#### Task item
From the line containing "none -> purple brick G7:H7 level 1" down to the final line of the entries below, return each line exactly and drop the pictures.

#### Stored dataset items
----
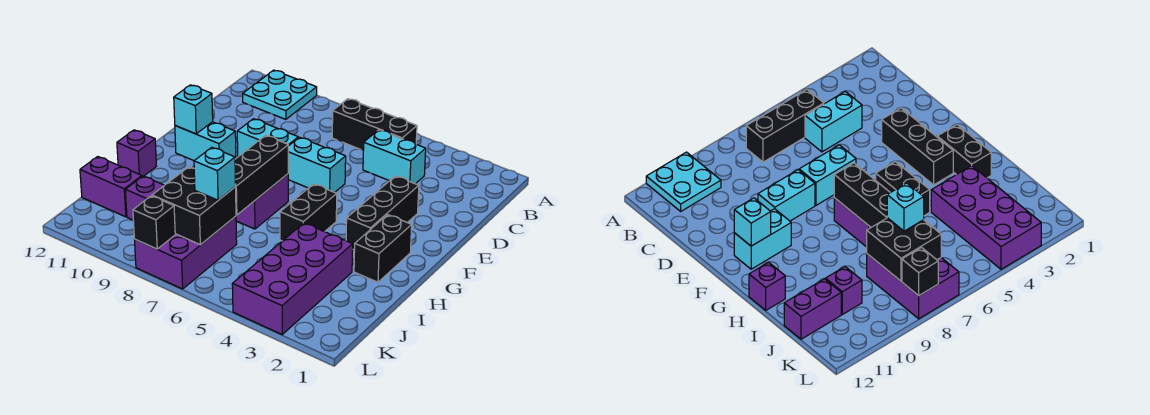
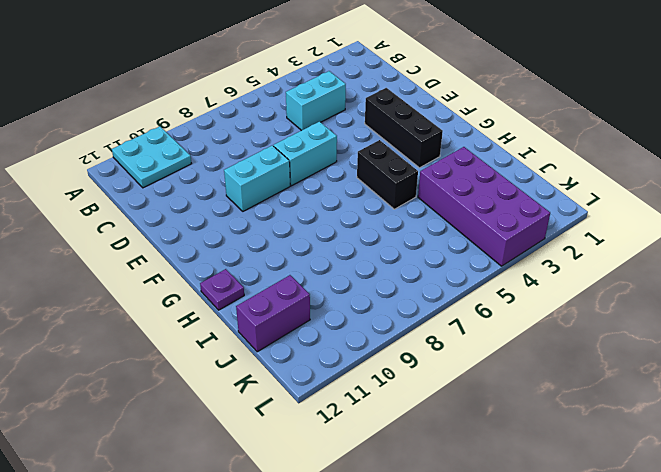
purple plate H12 level 1 -> purple brick H12 level 1
none -> black brick B5:B7 level 1
none -> cyan brick F10:F11 level 1
none -> black brick G2:H2 level 1

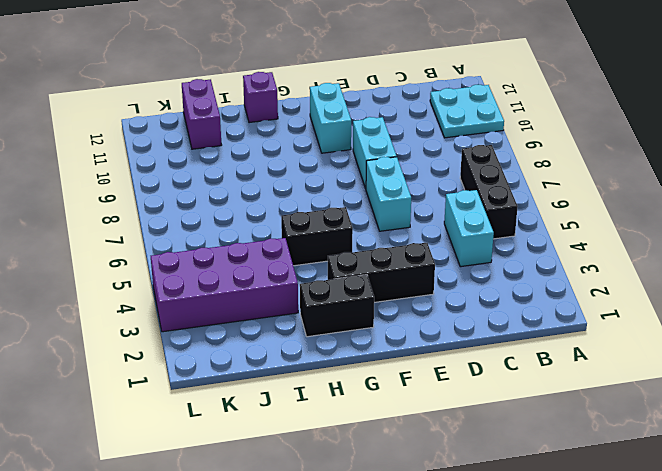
none -> purple brick G7:H7 level 1
none -> purple brick J7:L8 level 1
none -> purple brick J10 level 1

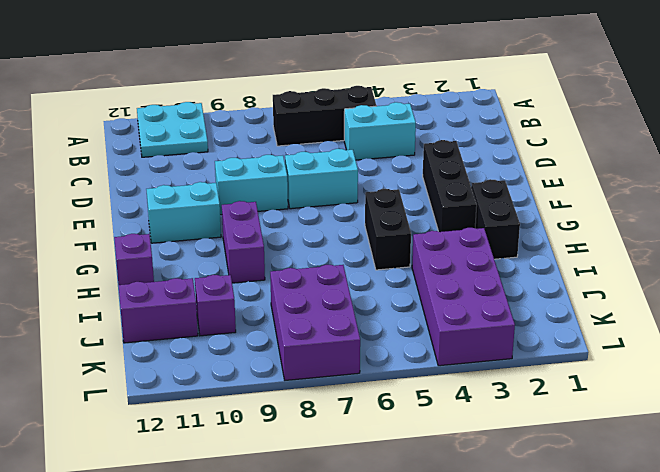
purple brick G9:H9 level 1 -> purple brick G7:H7 level 1
none -> cyan brick F11 level 2
none -> black brick G7:I7 level 2
none -> black brick J7:K8 level 2

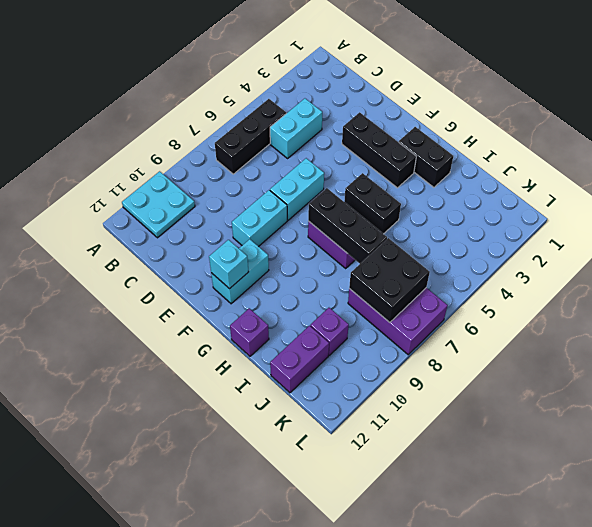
none -> purple brick I3:L4 level 1
none -> black brick L8 level 2
none -> cyan brick J7 level 3

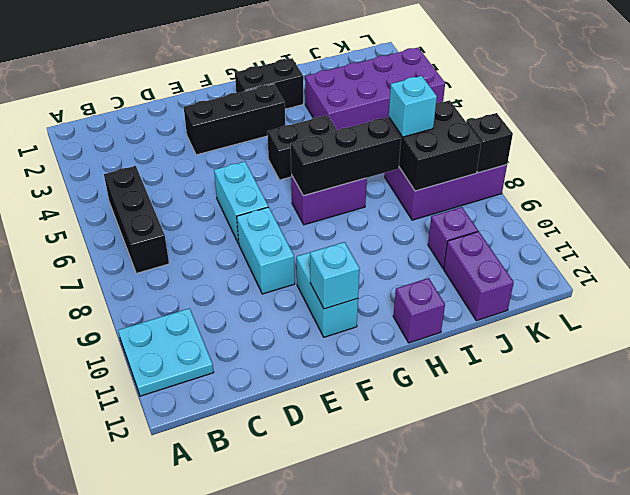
none -> cyan brick C4:C5 level 1

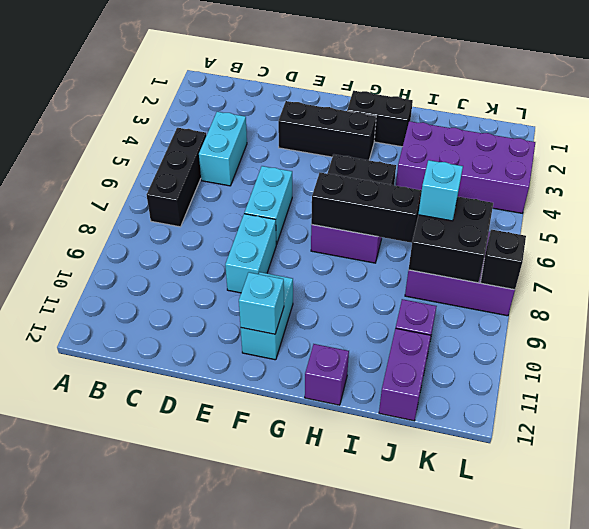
none -> cyan plate A10:B11 level 1

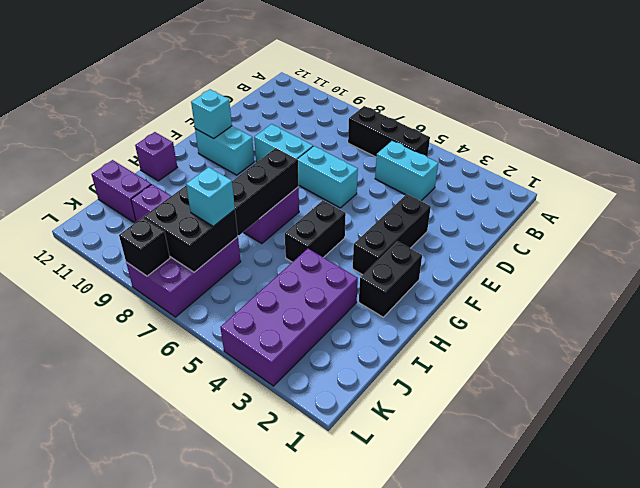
none -> cyan plate A10:B11 level 1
----
#### Solution for this exercise
none -> purple brick G7:H7 level 1
none -> purple brick J7:L8 level 1
none -> purple brick J10 level 1

purple brick G9:H9 level 1 -> purple brick G7:H7 level 1
none -> cyan brick F11 level 2
none -> black brick G7:I7 level 2
none -> black brick J7:K8 level 2

none -> purple brick I3:L4 level 1
none -> black brick L8 level 2
none -> cyan brick J7 level 3

none -> cyan brick C4:C5 level 1

none -> cyan plate A10:B11 level 1

none -> cyan plate A10:B11 level 1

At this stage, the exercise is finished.